# WHAT YOU WILL DO:
From the entries below, transcribe exactly the lines between the line holding "camera: 25 degrees right, 15 degrees down" and the line holding "moved: BROWN TOY CAR (702 552) to (652 150)", inclusive; skip all other lines.

# MATERIAL FOR THIS EXERCISE:
++++++

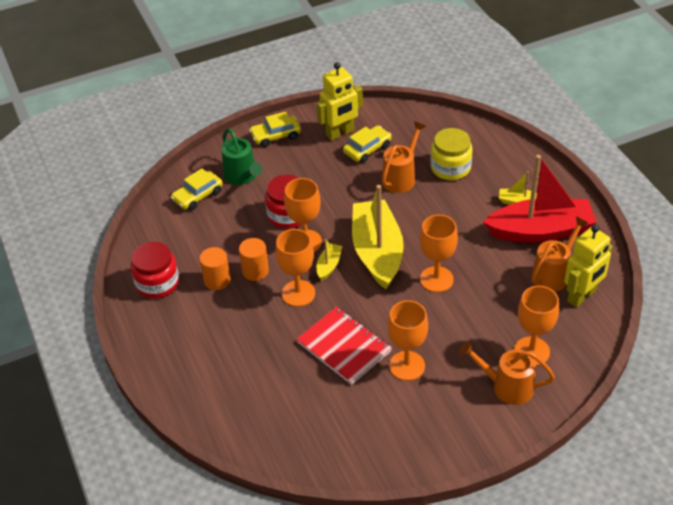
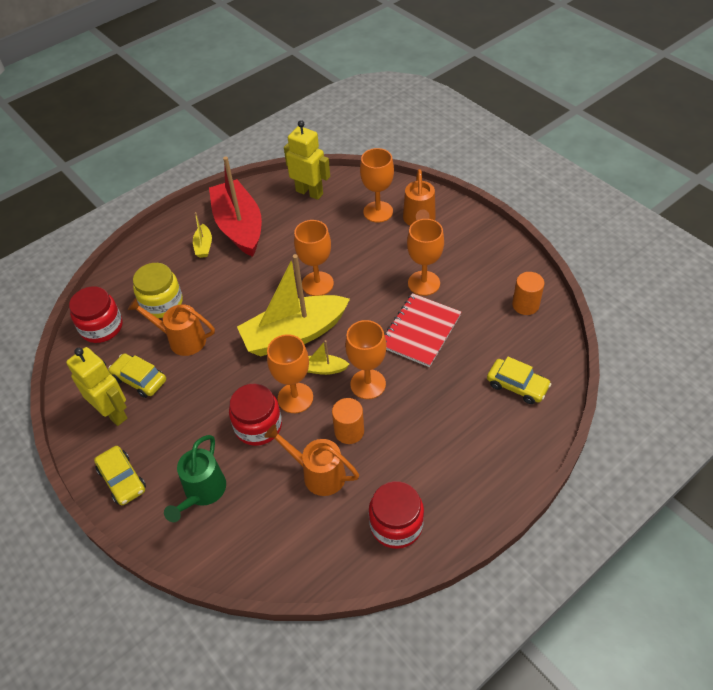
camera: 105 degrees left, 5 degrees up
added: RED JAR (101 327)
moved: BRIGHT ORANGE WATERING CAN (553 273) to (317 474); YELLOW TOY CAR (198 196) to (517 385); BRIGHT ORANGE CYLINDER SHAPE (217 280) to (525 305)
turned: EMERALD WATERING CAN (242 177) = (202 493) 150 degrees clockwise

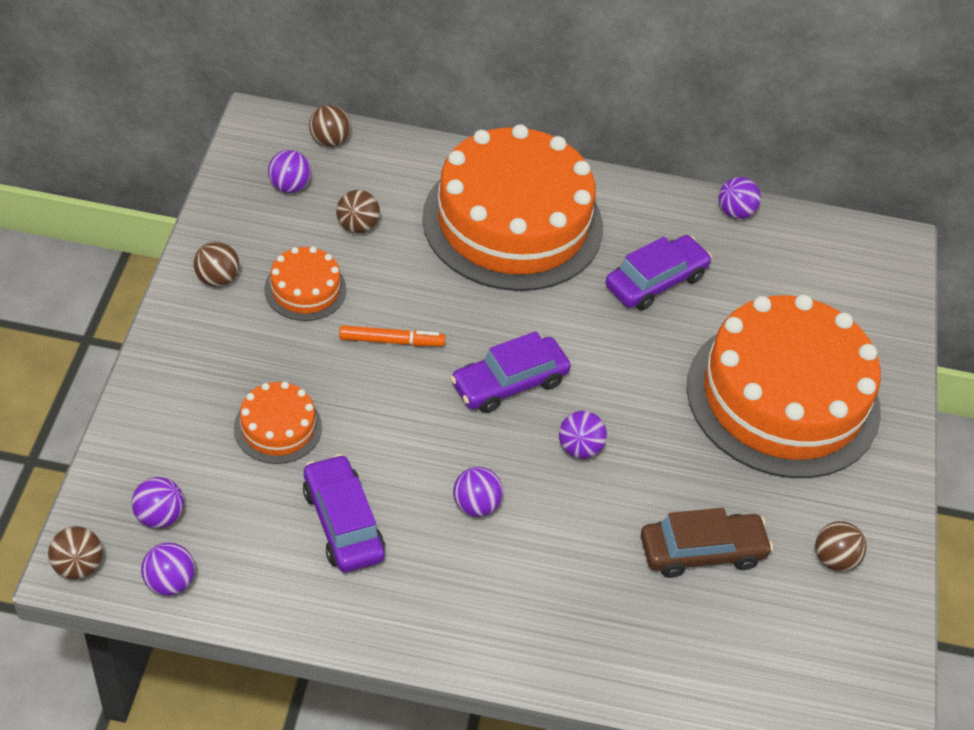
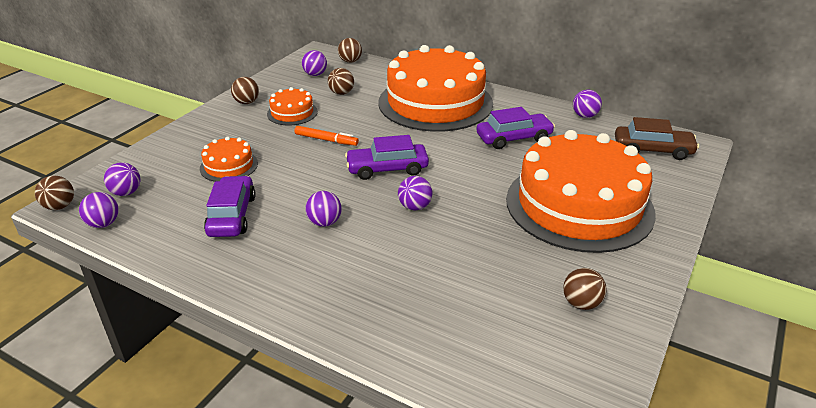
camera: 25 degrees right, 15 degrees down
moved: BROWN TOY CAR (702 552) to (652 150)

++++++

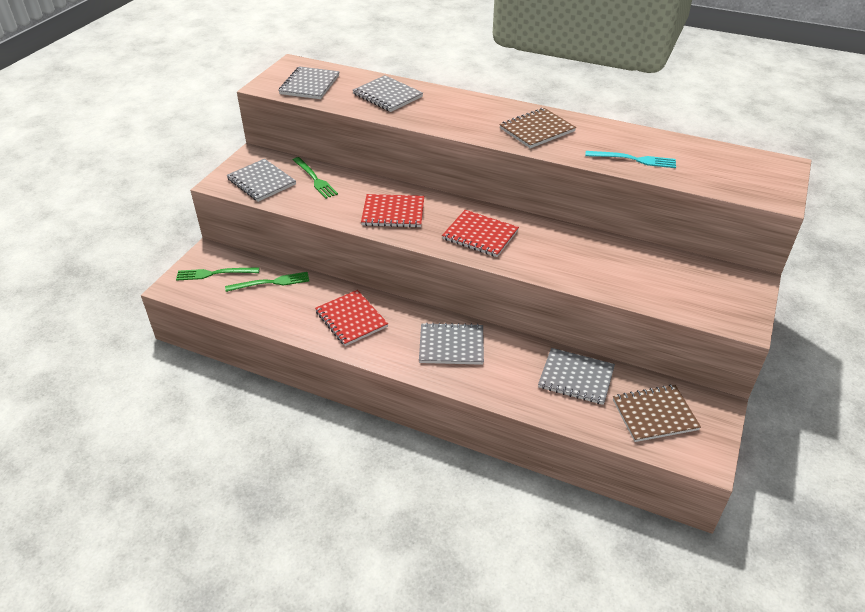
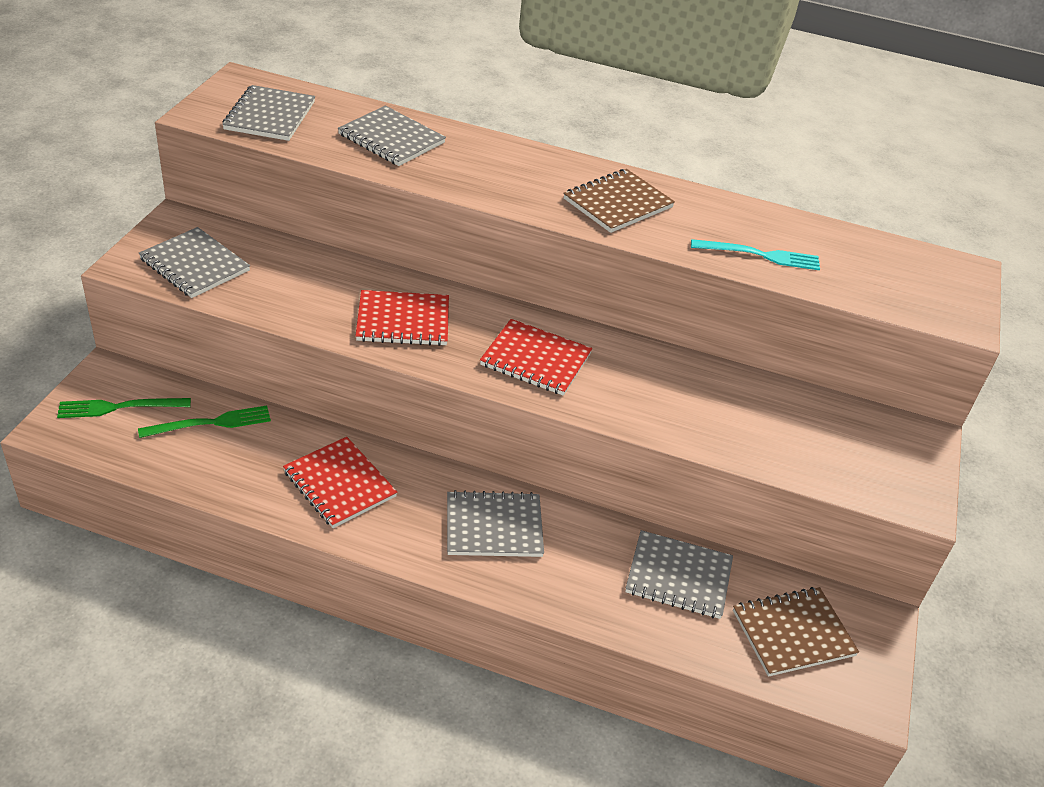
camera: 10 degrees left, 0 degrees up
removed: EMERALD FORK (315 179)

++++++

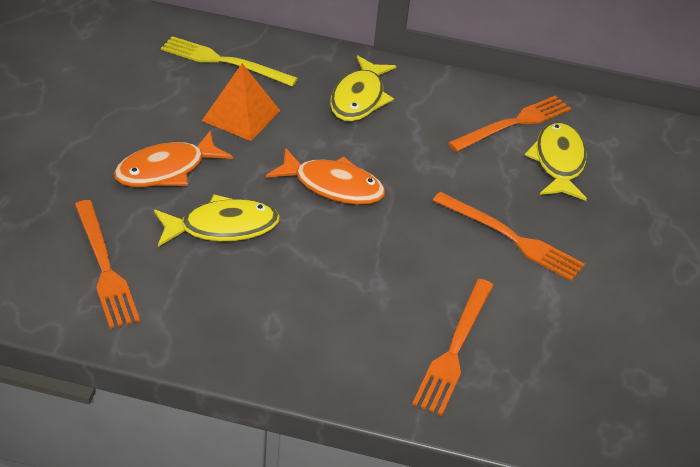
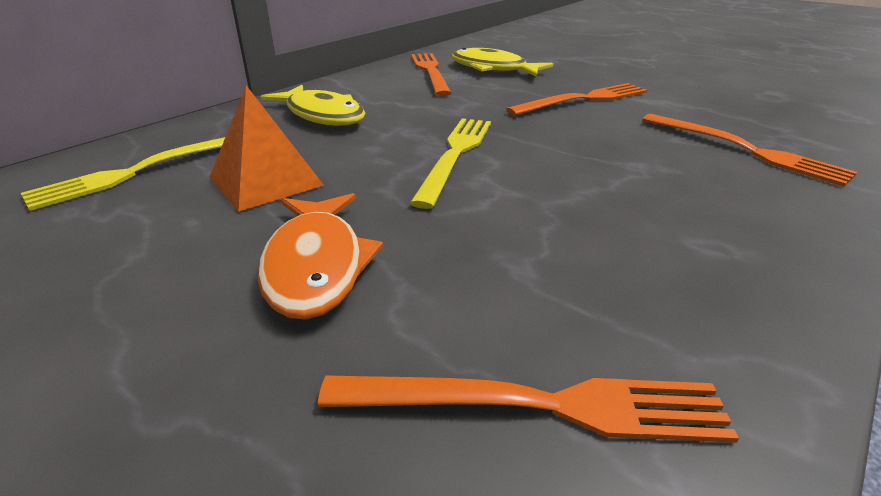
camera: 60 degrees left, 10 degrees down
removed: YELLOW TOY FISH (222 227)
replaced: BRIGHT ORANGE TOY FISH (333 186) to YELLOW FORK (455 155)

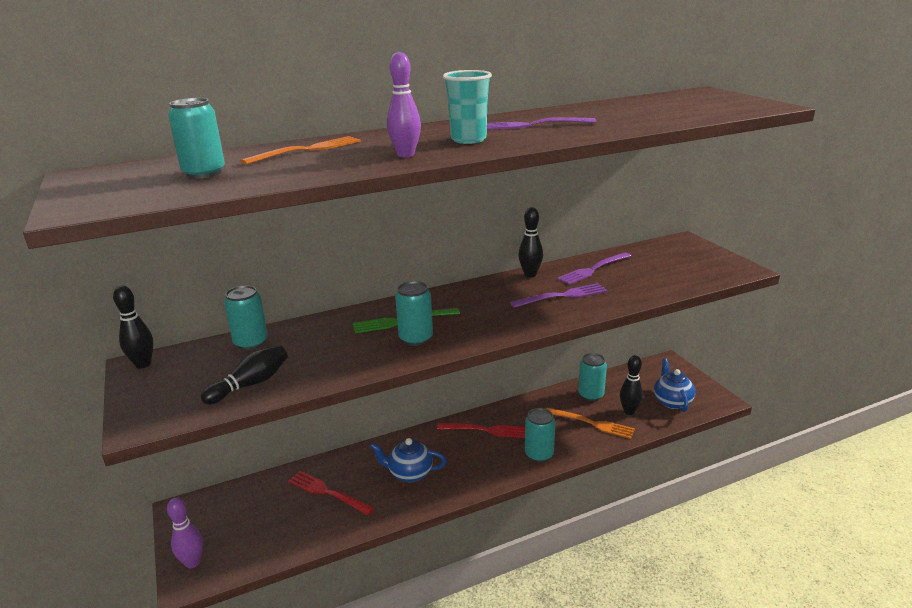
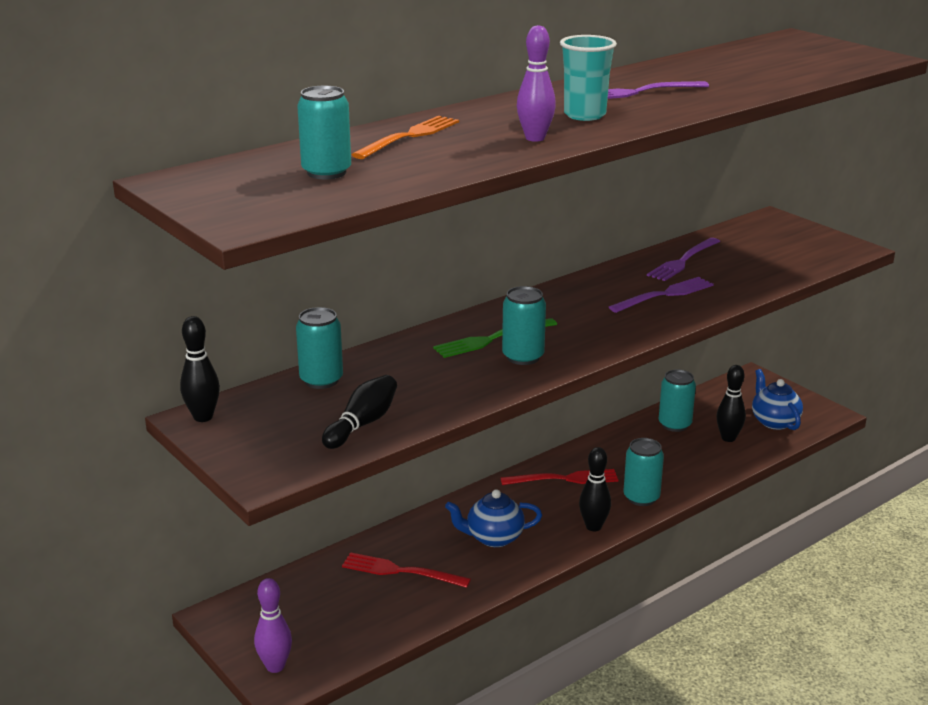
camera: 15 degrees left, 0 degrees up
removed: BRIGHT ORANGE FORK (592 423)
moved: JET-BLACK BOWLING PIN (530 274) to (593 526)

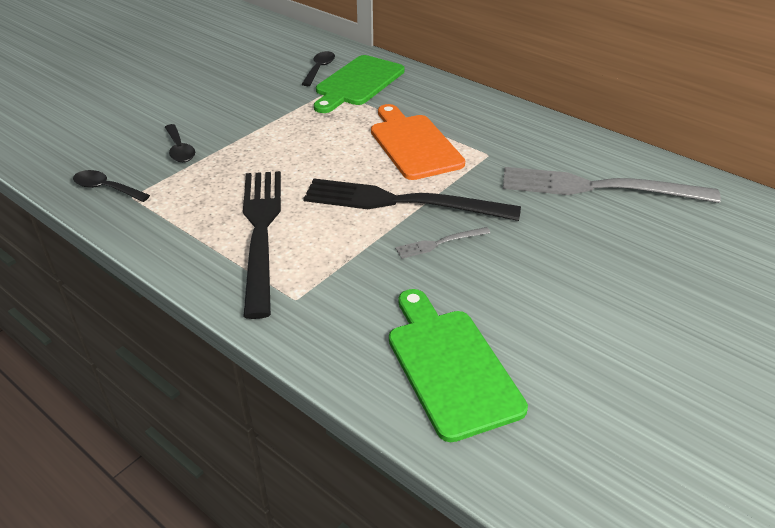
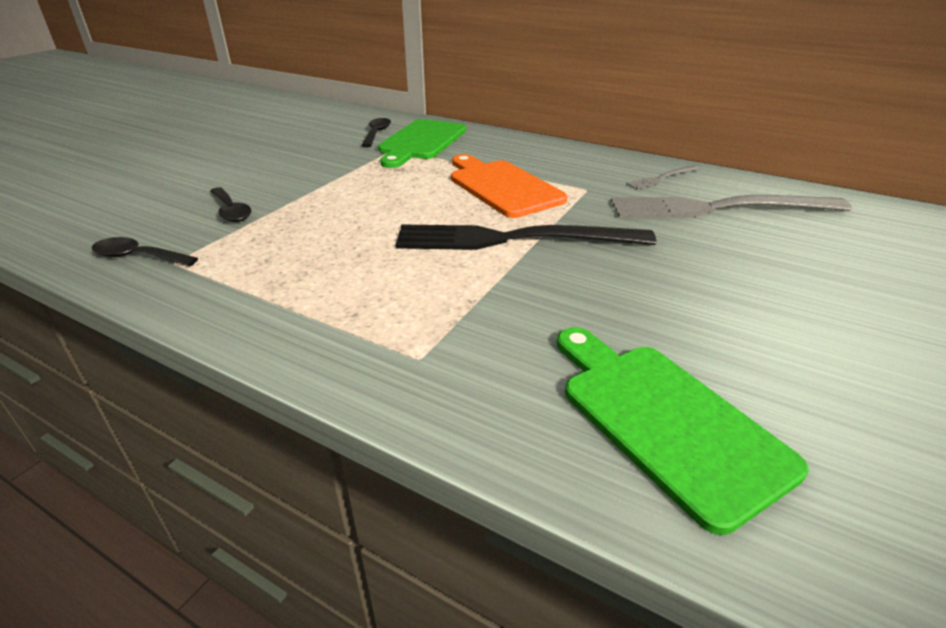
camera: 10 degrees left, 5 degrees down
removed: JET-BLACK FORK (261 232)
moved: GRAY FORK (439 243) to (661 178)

++++++

# WRITTEN RESPONSE:
camera: 25 degrees right, 15 degrees down
moved: BROWN TOY CAR (702 552) to (652 150)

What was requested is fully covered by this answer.